[Input data]:
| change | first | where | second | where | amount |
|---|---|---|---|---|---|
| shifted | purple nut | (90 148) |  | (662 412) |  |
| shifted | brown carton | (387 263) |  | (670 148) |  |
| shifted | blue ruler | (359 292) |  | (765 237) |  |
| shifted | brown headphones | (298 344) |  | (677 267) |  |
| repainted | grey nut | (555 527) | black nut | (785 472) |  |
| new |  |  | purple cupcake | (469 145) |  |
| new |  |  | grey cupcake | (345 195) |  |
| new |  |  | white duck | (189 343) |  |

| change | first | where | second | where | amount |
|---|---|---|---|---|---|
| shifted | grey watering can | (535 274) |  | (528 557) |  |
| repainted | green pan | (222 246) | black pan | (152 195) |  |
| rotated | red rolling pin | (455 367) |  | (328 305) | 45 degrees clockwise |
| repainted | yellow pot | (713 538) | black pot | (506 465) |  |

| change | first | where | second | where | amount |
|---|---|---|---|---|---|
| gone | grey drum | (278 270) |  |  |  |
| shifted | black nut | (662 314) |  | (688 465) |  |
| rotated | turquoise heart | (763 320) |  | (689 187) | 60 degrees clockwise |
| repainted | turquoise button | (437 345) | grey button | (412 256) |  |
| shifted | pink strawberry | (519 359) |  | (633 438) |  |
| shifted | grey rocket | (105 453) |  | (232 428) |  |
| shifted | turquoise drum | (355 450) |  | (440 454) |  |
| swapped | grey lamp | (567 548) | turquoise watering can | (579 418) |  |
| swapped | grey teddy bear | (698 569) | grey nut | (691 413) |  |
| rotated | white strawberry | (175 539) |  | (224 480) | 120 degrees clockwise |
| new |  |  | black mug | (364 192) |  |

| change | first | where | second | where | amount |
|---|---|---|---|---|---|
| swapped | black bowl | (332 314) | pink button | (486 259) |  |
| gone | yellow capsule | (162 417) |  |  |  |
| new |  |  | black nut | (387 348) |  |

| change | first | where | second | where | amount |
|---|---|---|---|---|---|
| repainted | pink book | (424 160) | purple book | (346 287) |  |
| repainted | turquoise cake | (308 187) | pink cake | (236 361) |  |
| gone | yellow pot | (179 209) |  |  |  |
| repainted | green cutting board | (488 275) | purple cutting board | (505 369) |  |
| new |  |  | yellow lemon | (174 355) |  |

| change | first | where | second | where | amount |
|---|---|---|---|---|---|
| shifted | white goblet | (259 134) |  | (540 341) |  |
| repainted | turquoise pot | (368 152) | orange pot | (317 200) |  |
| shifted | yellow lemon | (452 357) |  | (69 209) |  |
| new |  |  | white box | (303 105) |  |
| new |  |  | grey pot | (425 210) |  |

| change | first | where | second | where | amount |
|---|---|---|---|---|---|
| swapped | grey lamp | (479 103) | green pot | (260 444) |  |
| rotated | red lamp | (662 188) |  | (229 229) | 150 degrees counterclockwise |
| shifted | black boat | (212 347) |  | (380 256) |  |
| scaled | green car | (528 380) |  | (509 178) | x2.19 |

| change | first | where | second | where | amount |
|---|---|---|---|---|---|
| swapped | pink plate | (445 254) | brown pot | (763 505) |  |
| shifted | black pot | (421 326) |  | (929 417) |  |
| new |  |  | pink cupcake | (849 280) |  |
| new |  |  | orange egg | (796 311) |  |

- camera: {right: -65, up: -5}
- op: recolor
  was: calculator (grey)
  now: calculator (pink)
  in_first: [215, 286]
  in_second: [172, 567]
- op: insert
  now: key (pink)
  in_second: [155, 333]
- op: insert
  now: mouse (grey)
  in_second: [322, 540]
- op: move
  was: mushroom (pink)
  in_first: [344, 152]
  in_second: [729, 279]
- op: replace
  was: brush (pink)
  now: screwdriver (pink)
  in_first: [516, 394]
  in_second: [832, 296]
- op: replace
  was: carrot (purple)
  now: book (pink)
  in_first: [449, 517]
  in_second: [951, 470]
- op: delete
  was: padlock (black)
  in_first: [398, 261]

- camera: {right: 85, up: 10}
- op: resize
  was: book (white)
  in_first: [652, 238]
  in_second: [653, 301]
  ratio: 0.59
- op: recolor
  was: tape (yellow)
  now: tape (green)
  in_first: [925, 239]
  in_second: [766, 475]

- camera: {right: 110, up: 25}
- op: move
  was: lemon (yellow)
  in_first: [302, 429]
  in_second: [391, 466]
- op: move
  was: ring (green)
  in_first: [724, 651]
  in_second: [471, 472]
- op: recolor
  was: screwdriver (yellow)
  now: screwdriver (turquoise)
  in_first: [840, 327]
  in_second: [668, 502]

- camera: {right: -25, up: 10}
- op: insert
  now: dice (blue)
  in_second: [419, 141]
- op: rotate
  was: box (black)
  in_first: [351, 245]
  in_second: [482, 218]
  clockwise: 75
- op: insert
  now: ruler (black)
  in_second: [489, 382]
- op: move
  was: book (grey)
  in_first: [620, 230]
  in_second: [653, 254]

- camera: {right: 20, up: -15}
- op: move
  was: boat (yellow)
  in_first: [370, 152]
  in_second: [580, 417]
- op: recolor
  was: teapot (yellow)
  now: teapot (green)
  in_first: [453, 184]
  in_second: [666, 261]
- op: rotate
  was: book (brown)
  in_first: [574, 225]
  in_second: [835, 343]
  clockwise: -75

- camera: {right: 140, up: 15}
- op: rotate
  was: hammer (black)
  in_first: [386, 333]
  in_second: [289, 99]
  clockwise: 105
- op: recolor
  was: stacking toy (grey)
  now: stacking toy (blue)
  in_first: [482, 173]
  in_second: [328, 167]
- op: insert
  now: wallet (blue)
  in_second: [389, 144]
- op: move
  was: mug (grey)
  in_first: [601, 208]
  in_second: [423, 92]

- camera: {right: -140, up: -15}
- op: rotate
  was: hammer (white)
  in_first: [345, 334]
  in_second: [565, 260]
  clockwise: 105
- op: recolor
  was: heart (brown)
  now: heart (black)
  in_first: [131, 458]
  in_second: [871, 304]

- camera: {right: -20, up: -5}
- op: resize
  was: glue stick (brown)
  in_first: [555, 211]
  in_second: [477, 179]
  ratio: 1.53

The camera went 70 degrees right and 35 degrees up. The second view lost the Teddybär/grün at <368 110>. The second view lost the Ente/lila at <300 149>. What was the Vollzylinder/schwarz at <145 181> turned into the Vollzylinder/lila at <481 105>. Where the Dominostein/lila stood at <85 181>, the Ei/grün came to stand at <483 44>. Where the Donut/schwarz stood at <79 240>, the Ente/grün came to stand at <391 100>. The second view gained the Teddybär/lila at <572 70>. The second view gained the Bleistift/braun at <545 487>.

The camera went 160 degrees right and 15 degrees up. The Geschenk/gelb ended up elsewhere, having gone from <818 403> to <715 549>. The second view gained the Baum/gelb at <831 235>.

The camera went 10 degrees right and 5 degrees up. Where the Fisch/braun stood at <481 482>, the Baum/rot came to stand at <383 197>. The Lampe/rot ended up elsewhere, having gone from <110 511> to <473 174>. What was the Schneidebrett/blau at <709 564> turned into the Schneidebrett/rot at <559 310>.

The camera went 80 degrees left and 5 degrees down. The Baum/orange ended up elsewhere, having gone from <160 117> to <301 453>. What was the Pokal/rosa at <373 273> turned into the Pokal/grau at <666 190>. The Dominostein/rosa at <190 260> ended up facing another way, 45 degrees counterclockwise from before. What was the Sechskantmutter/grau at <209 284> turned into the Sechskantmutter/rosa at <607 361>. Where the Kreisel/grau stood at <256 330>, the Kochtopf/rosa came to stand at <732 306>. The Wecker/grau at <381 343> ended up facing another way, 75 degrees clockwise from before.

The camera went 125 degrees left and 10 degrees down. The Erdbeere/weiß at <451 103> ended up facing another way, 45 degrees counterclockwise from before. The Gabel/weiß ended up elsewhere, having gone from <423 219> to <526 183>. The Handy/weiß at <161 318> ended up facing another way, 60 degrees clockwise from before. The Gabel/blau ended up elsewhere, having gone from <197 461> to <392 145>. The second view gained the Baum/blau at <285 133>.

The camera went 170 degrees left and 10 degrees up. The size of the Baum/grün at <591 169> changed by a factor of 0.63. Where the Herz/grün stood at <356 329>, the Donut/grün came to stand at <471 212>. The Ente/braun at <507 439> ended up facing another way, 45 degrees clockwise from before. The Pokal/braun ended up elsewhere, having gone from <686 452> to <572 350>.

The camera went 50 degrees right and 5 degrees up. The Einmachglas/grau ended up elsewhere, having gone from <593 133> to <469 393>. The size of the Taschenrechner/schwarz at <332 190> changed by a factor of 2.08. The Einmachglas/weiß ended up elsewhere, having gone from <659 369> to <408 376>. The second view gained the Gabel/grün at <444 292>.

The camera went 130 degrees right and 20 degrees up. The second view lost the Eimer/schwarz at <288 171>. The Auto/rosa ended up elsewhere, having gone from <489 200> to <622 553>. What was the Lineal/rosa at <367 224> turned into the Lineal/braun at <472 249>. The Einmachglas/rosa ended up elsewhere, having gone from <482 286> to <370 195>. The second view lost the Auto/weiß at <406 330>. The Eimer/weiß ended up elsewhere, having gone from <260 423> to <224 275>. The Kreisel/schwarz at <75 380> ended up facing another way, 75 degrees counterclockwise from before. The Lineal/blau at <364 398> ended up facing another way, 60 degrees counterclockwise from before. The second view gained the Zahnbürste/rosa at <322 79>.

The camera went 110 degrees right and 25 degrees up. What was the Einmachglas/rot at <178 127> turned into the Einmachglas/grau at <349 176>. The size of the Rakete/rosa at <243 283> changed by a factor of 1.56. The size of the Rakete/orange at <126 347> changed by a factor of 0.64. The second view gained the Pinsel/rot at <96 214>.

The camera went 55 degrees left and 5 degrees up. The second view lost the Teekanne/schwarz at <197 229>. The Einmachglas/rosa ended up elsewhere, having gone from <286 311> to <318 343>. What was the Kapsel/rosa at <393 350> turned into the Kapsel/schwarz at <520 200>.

[Problem requirements]:
Copy out all lines of the material containing the word "calculator".

[Task response]:
  was: calculator (grey)
  now: calculator (pink)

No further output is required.